**What is asked**. Convert every line of the material below into a JSON array of strings, one string per line, with blank lines omitted.
▽
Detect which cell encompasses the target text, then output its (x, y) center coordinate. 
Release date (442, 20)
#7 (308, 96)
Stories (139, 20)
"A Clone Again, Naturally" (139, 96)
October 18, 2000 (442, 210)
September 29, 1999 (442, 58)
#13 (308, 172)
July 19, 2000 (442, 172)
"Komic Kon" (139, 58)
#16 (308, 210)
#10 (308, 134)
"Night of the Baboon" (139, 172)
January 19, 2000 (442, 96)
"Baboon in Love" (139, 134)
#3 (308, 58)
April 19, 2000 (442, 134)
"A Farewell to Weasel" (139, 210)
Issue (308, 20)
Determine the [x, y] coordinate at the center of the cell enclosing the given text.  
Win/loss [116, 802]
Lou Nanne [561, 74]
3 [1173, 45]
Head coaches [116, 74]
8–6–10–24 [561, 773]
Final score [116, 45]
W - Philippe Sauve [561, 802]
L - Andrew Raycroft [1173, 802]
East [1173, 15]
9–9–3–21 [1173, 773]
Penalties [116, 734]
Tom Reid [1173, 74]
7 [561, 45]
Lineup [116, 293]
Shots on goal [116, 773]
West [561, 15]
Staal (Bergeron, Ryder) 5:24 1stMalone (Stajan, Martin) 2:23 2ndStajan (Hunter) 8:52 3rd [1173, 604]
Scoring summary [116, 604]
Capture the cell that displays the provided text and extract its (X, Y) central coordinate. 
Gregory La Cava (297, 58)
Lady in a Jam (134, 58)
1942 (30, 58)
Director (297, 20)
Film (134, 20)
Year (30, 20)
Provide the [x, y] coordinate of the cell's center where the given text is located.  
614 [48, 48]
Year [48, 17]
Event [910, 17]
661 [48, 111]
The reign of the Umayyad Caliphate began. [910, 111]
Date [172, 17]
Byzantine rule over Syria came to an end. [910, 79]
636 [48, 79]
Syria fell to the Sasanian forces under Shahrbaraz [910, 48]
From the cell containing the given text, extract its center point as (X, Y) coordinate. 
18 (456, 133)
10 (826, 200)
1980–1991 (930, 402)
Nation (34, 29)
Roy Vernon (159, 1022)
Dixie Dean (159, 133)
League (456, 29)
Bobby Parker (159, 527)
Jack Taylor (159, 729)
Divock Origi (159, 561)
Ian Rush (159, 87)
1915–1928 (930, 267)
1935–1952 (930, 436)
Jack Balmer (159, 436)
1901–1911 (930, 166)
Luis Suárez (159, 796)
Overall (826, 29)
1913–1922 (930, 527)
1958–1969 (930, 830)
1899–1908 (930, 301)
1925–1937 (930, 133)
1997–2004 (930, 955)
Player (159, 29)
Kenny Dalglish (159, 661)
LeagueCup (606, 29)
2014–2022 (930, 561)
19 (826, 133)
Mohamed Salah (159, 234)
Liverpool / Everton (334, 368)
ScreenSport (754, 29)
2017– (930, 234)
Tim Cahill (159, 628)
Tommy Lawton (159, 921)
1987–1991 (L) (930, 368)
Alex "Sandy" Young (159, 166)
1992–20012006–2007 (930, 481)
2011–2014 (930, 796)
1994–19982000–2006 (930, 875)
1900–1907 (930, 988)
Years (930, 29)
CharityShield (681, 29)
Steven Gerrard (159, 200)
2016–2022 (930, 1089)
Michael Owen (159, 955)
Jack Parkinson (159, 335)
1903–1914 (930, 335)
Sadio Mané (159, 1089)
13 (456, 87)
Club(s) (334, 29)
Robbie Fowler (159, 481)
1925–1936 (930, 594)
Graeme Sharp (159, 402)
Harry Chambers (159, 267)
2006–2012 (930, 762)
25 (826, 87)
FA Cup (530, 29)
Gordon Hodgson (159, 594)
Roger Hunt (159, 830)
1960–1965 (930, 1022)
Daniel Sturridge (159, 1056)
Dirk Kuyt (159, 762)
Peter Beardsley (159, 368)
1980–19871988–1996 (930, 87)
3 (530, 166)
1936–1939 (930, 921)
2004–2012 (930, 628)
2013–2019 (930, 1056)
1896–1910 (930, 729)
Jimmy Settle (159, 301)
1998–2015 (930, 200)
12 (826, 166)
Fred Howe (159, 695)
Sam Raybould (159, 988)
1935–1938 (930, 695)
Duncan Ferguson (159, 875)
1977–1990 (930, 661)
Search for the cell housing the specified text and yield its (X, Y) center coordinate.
△
**Response below**.
[
  "Detect which cell encompasses the target text, then output its (x, y) center coordinate. ",
  "Release date (442, 20)",
  "#7 (308, 96)",
  "Stories (139, 20)",
  "\"A Clone Again, Naturally\" (139, 96)",
  "October 18, 2000 (442, 210)",
  "September 29, 1999 (442, 58)",
  "#13 (308, 172)",
  "July 19, 2000 (442, 172)",
  "\"Komic Kon\" (139, 58)",
  "#16 (308, 210)",
  "#10 (308, 134)",
  "\"Night of the Baboon\" (139, 172)",
  "January 19, 2000 (442, 96)",
  "\"Baboon in Love\" (139, 134)",
  "#3 (308, 58)",
  "April 19, 2000 (442, 134)",
  "\"A Farewell to Weasel\" (139, 210)",
  "Issue (308, 20)",
  "Determine the [x, y] coordinate at the center of the cell enclosing the given text.  ",
  "Win/loss [116, 802]",
  "Lou Nanne [561, 74]",
  "3 [1173, 45]",
  "Head coaches [116, 74]",
  "8–6–10–24 [561, 773]",
  "Final score [116, 45]",
  "W - Philippe Sauve [561, 802]",
  "L - Andrew Raycroft [1173, 802]",
  "East [1173, 15]",
  "9–9–3–21 [1173, 773]",
  "Penalties [116, 734]",
  "Tom Reid [1173, 74]",
  "7 [561, 45]",
  "Lineup [116, 293]",
  "Shots on goal [116, 773]",
  "West [561, 15]",
  "Staal (Bergeron, Ryder) 5:24 1stMalone (Stajan, Martin) 2:23 2ndStajan (Hunter) 8:52 3rd [1173, 604]",
  "Scoring summary [116, 604]",
  "Capture the cell that displays the provided text and extract its (X, Y) central coordinate. ",
  "Gregory La Cava (297, 58)",
  "Lady in a Jam (134, 58)",
  "1942 (30, 58)",
  "Director (297, 20)",
  "Film (134, 20)",
  "Year (30, 20)",
  "Provide the [x, y] coordinate of the cell's center where the given text is located.  ",
  "614 [48, 48]",
  "Year [48, 17]",
  "Event [910, 17]",
  "661 [48, 111]",
  "The reign of the Umayyad Caliphate began. [910, 111]",
  "Date [172, 17]",
  "Byzantine rule over Syria came to an end. [910, 79]",
  "636 [48, 79]",
  "Syria fell to the Sasanian forces under Shahrbaraz [910, 48]",
  "From the cell containing the given text, extract its center point as (X, Y) coordinate. ",
  "18 (456, 133)",
  "10 (826, 200)",
  "1980–1991 (930, 402)",
  "Nation (34, 29)",
  "Roy Vernon (159, 1022)",
  "Dixie Dean (159, 133)",
  "League (456, 29)",
  "Bobby Parker (159, 527)",
  "Jack Taylor (159, 729)",
  "Divock Origi (159, 561)",
  "Ian Rush (159, 87)",
  "1915–1928 (930, 267)",
  "1935–1952 (930, 436)",
  "Jack Balmer (159, 436)",
  "1901–1911 (930, 166)",
  "Luis Suárez (159, 796)",
  "Overall (826, 29)",
  "1913–1922 (930, 527)",
  "1958–1969 (930, 830)",
  "1899–1908 (930, 301)",
  "1925–1937 (930, 133)",
  "1997–2004 (930, 955)",
  "Player (159, 29)",
  "Kenny Dalglish (159, 661)",
  "LeagueCup (606, 29)",
  "2014–2022 (930, 561)",
  "19 (826, 133)",
  "Mohamed Salah (159, 234)",
  "Liverpool / Everton (334, 368)",
  "ScreenSport (754, 29)",
  "2017– (930, 234)",
  "Tim Cahill (159, 628)",
  "Tommy Lawton (159, 921)",
  "1987–1991 (L) (930, 368)",
  "Alex \"Sandy\" Young (159, 166)",
  "1992–20012006–2007 (930, 481)",
  "2011–2014 (930, 796)",
  "1994–19982000–2006 (930, 875)",
  "1900–1907 (930, 988)",
  "Years (930, 29)",
  "CharityShield (681, 29)",
  "Steven Gerrard (159, 200)",
  "2016–2022 (930, 1089)",
  "Michael Owen (159, 955)",
  "Jack Parkinson (159, 335)",
  "1903–1914 (930, 335)",
  "Sadio Mané (159, 1089)",
  "13 (456, 87)",
  "Club(s) (334, 29)",
  "Robbie Fowler (159, 481)",
  "1925–1936 (930, 594)",
  "Graeme Sharp (159, 402)",
  "Harry Chambers (159, 267)",
  "2006–2012 (930, 762)",
  "25 (826, 87)",
  "FA Cup (530, 29)",
  "Gordon Hodgson (159, 594)",
  "Roger Hunt (159, 830)",
  "1960–1965 (930, 1022)",
  "Daniel Sturridge (159, 1056)",
  "Dirk Kuyt (159, 762)",
  "Peter Beardsley (159, 368)",
  "1980–19871988–1996 (930, 87)",
  "3 (530, 166)",
  "1936–1939 (930, 921)",
  "2004–2012 (930, 628)",
  "2013–2019 (930, 1056)",
  "1896–1910 (930, 729)",
  "Jimmy Settle (159, 301)",
  "1998–2015 (930, 200)",
  "12 (826, 166)",
  "Fred Howe (159, 695)",
  "Sam Raybould (159, 988)",
  "1935–1938 (930, 695)",
  "Duncan Ferguson (159, 875)",
  "1977–1990 (930, 661)",
  "Search for the cell housing the specified text and yield its (X, Y) center coordinate."
]